### Information provided
#####
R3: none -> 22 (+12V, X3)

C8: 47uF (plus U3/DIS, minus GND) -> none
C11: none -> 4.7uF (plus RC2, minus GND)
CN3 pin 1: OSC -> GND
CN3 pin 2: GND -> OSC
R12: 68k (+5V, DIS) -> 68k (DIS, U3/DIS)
#####
Count the lines in the records above that contain the word "minus", and reply with that number alone.

### Result for this exercise
2